• Coordinate-based object records
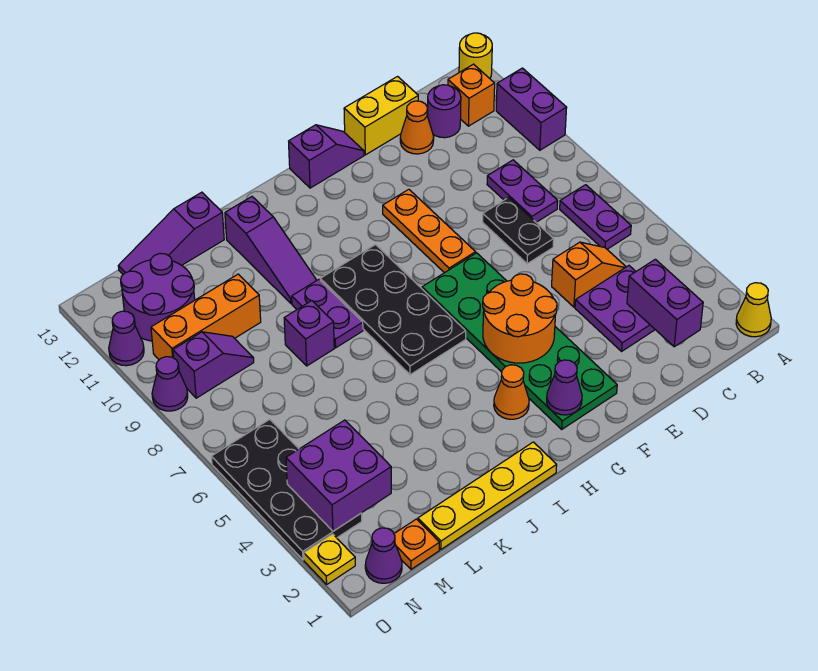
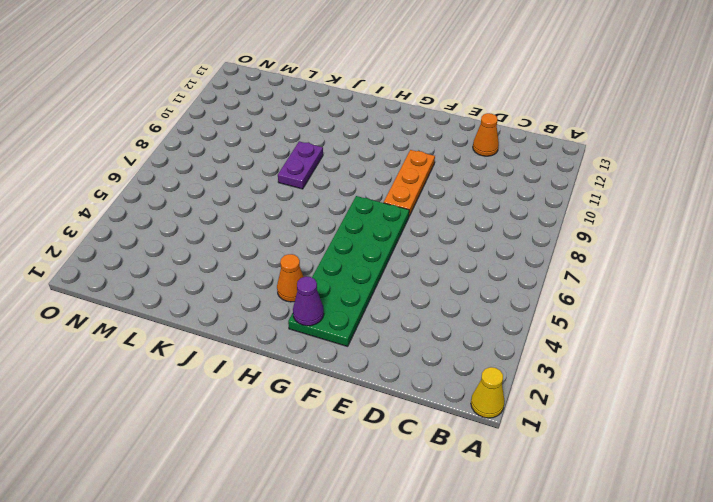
none -> purple brick A10:A11 level 1
none -> yellow round brick A13 level 1
none -> purple plate B6:B7 level 1
none -> orange brick B12 level 1

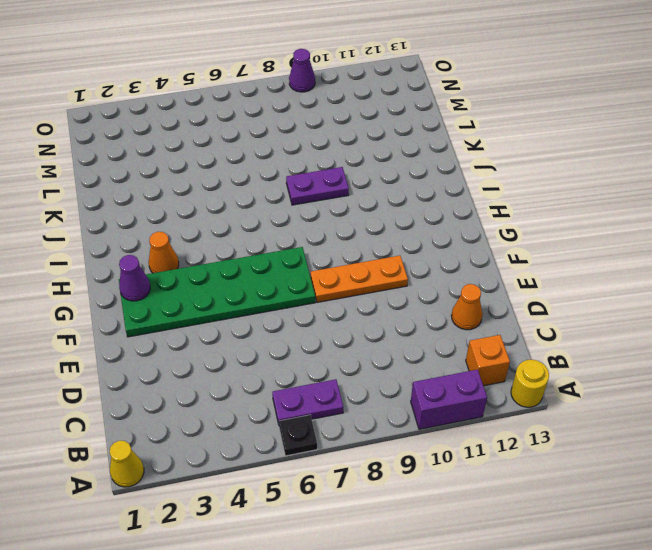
black plate A6 level 1 -> none
none -> purple plate C3:D4 level 1
none -> orange slope C5:D5 level 1 top D
none -> purple plate C8:C9 level 1
none -> purple round brick C12 level 1

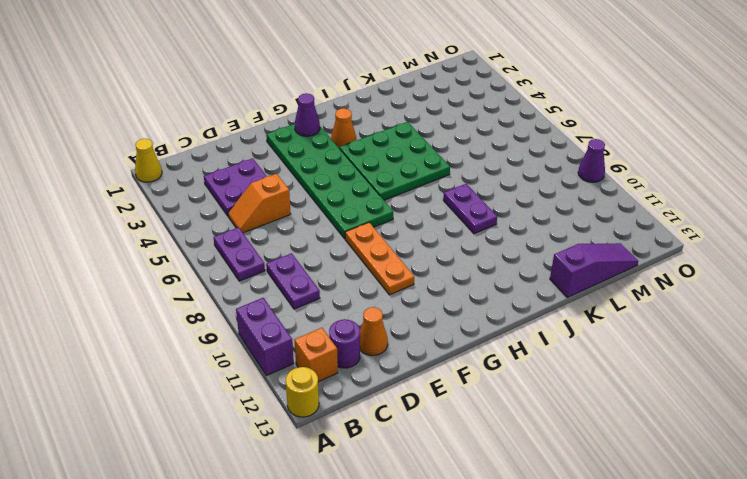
green plate H4:J6 level 1 -> black plate H6:I9 level 1
none -> black plate D7:D8 level 1
none -> yellow brick D13:E13 level 1
none -> purple slope F13:G13 level 1 top G
none -> yellow plate I1:L1 level 1

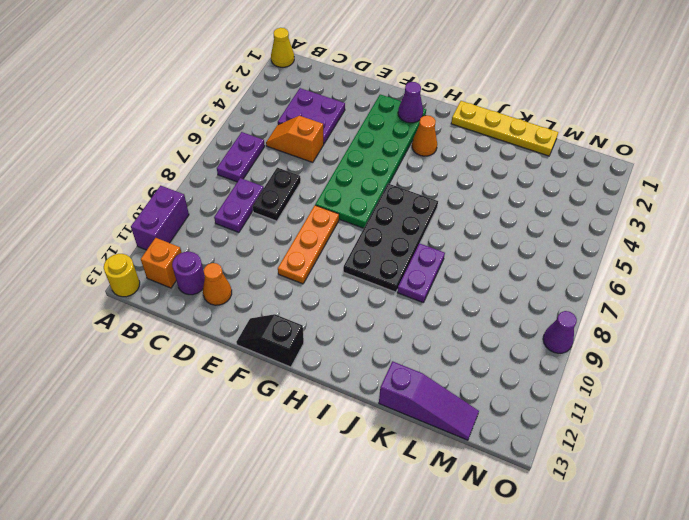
black slope F13:G13 level 1 top G -> purple slope F13:G13 level 1 top G
none -> yellow brick D13:E13 level 1
none -> purple slope J10:J12 level 1 top 12
none -> purple brick K8 level 1
none -> orange brick L10:N10 level 1

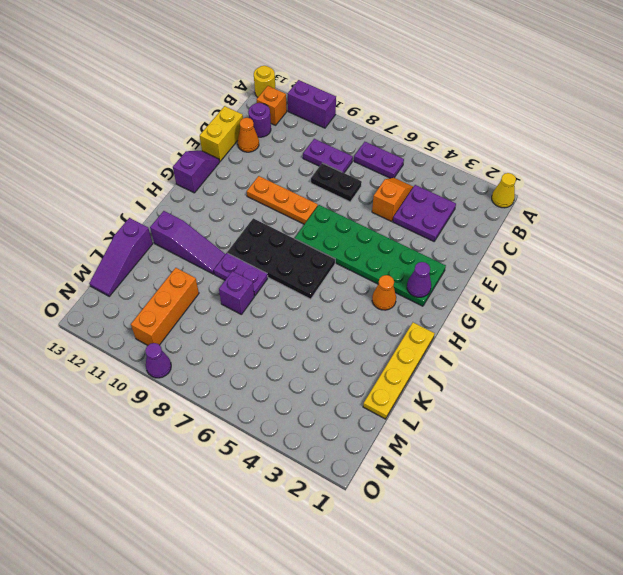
none -> orange plate M1 level 1
none -> purple slope M9:N9 level 1 top N
none -> purple round brick M11:N12 level 1
none -> purple cone N1 level 1

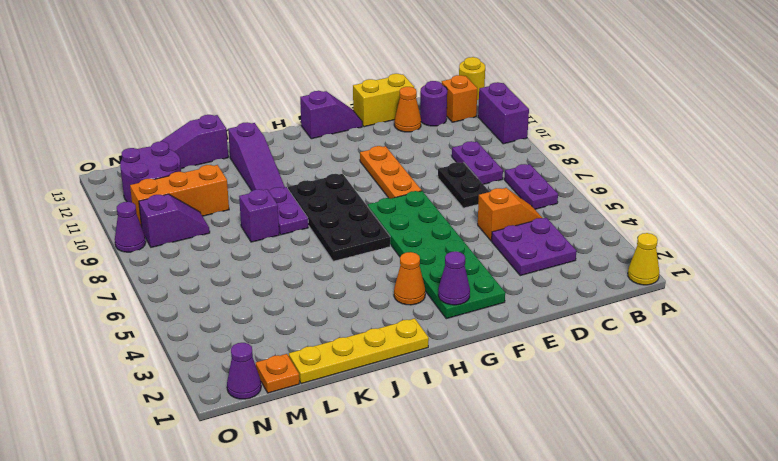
none -> black plate N3:O6 level 1
none -> yellow plate O2 level 1
none -> purple cone O11 level 1
none -> purple brick C2:C3 level 2

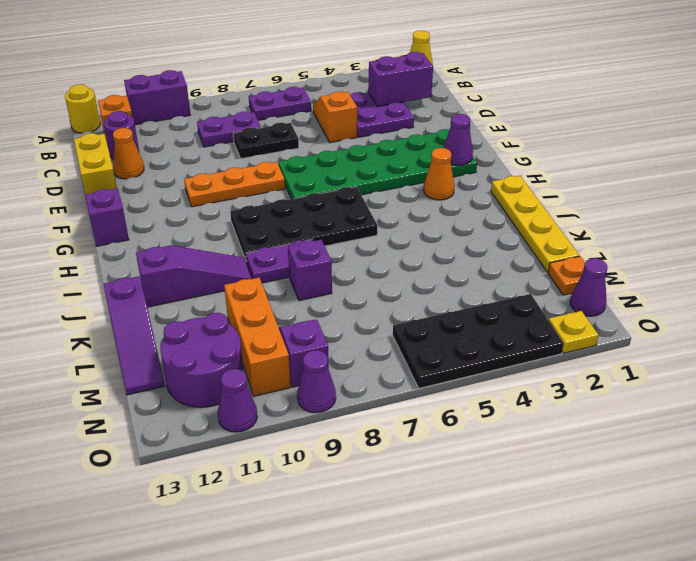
none -> orange round brick F4:G5 level 2
none -> purple brick M3:N4 level 2

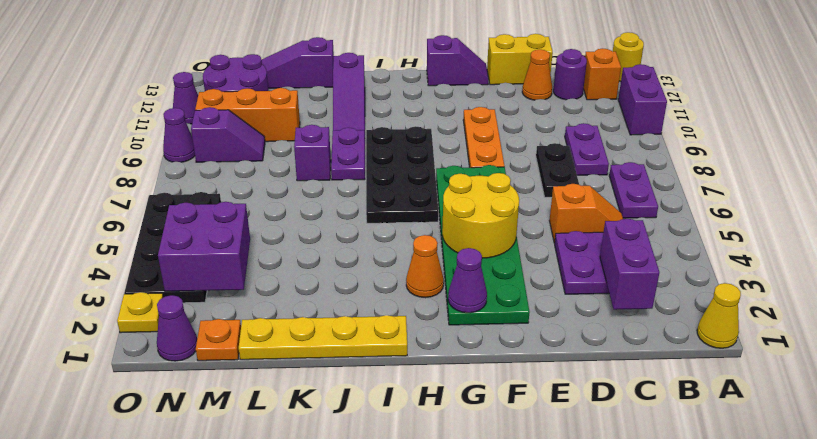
yellow round brick F4:G5 level 2 -> orange round brick F4:G5 level 2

• THE PROBLEM
Exactly as written, restate the lines above from the opening line through the one holding "none -> orange brick L10:N10 level 1", omitting the pictures.

• SOLUTION FOR THIS EXERCISE
none -> purple brick A10:A11 level 1
none -> yellow round brick A13 level 1
none -> purple plate B6:B7 level 1
none -> orange brick B12 level 1

black plate A6 level 1 -> none
none -> purple plate C3:D4 level 1
none -> orange slope C5:D5 level 1 top D
none -> purple plate C8:C9 level 1
none -> purple round brick C12 level 1

green plate H4:J6 level 1 -> black plate H6:I9 level 1
none -> black plate D7:D8 level 1
none -> yellow brick D13:E13 level 1
none -> purple slope F13:G13 level 1 top G
none -> yellow plate I1:L1 level 1

black slope F13:G13 level 1 top G -> purple slope F13:G13 level 1 top G
none -> yellow brick D13:E13 level 1
none -> purple slope J10:J12 level 1 top 12
none -> purple brick K8 level 1
none -> orange brick L10:N10 level 1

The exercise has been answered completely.